Give back exactly the lines of the data below, starting with the line that has "orange lamp: 7 -> 6" and going on through the line that has "purple screwdriver: 7 -> 5".

* _Data extract_
··········

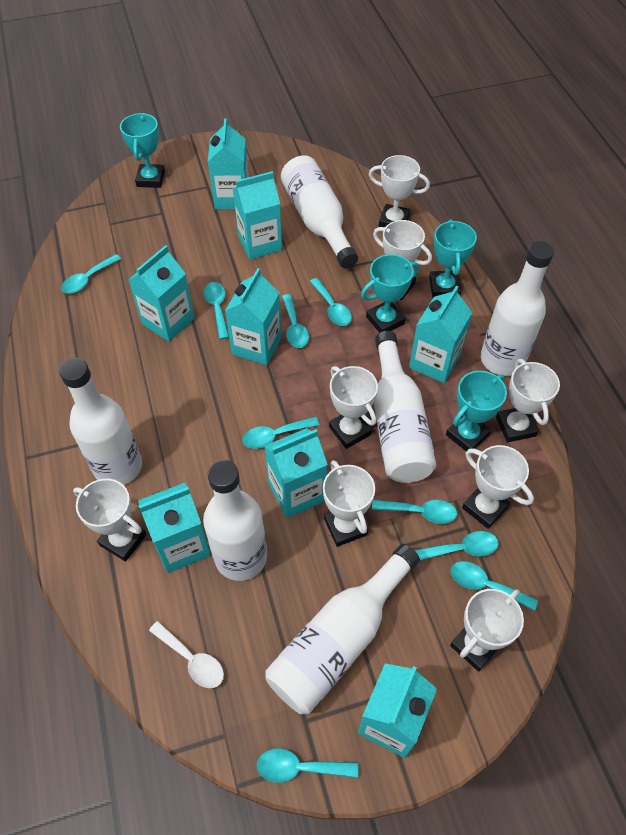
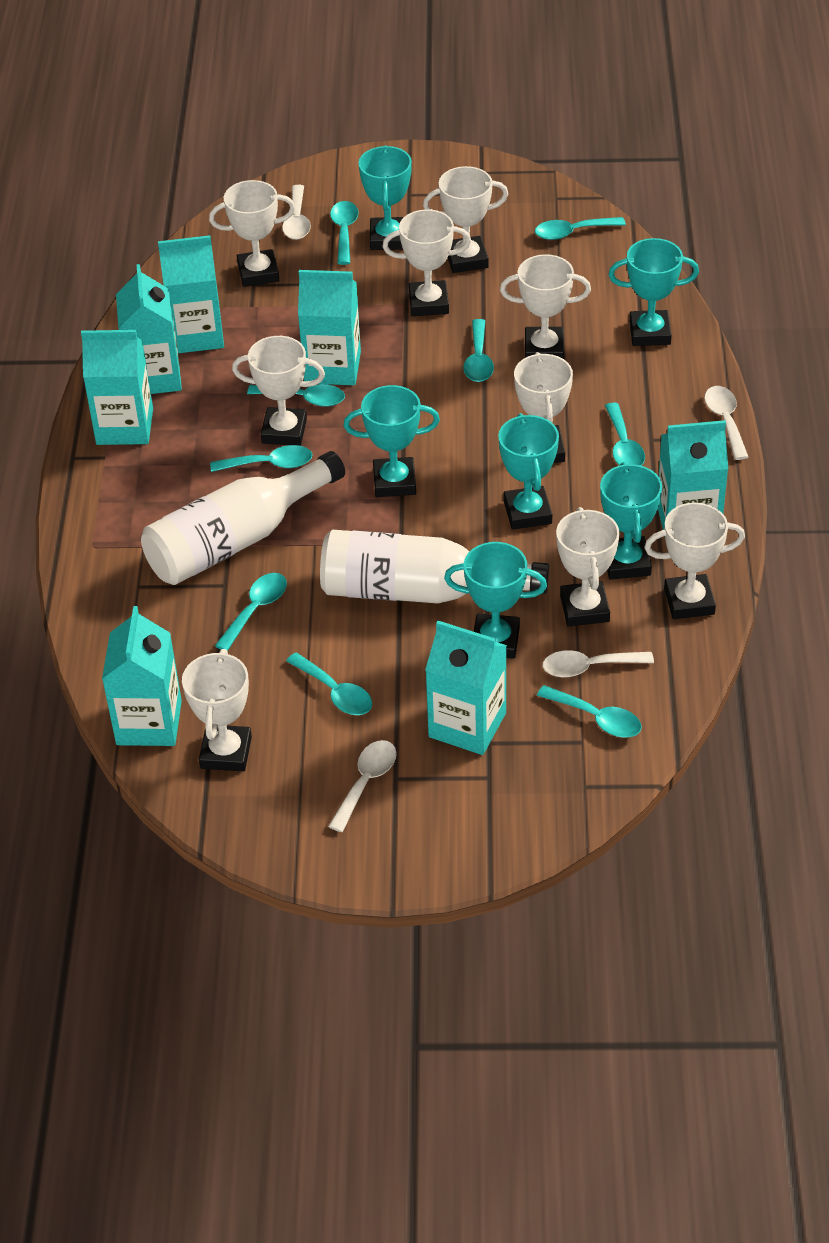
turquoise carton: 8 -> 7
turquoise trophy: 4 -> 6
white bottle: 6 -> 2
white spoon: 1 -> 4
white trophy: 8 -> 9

··········

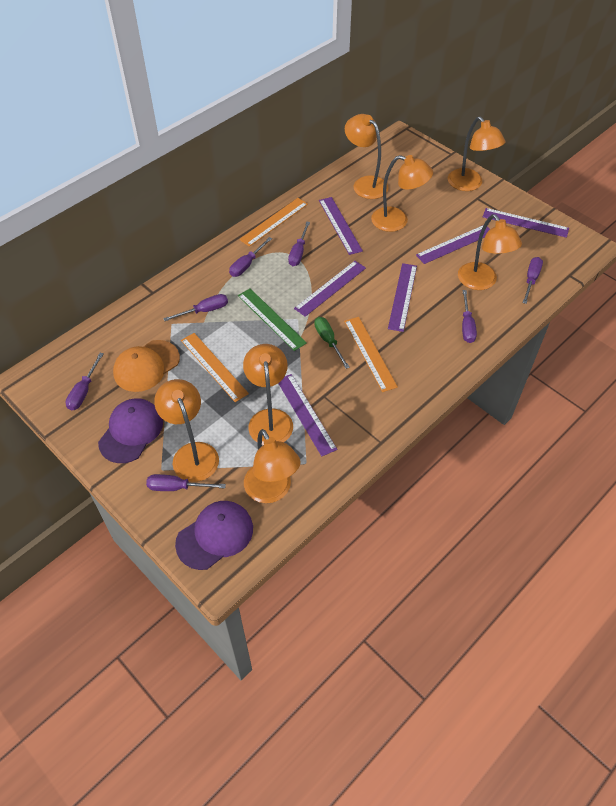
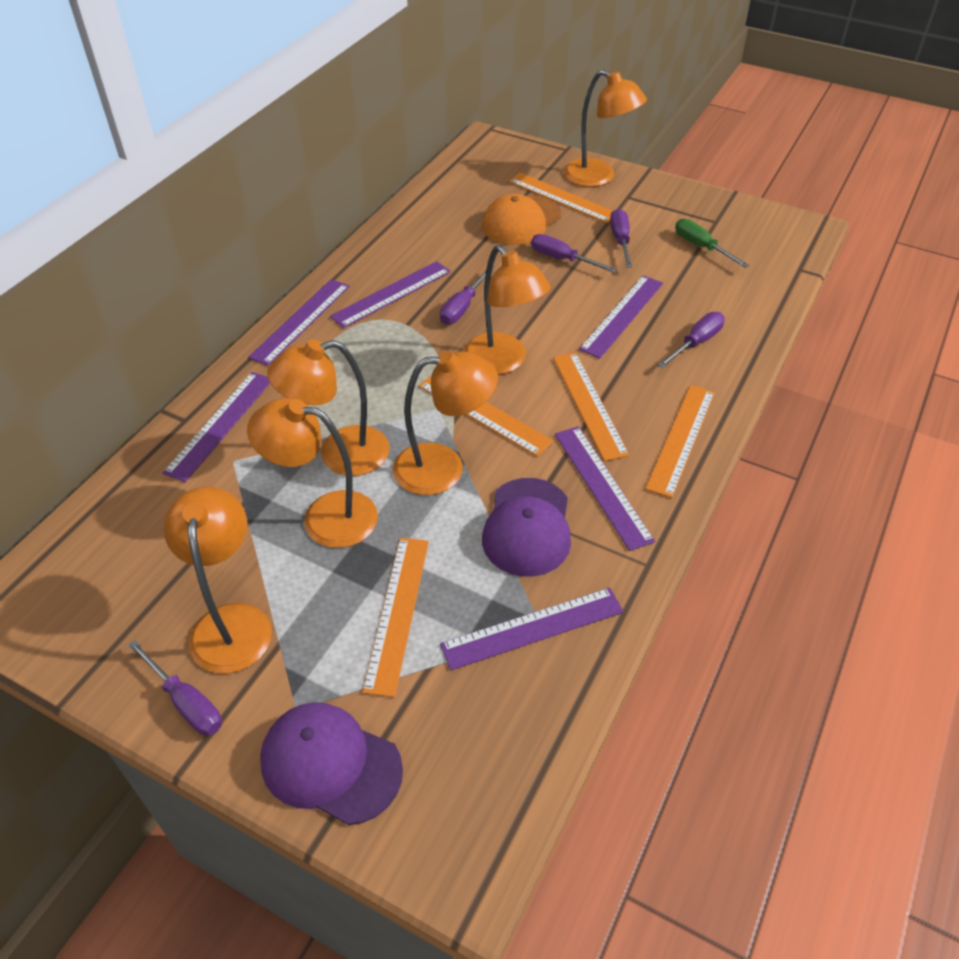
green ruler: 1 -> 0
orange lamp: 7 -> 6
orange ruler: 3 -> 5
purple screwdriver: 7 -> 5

··········

* _Answer for the task_
orange lamp: 7 -> 6
orange ruler: 3 -> 5
purple screwdriver: 7 -> 5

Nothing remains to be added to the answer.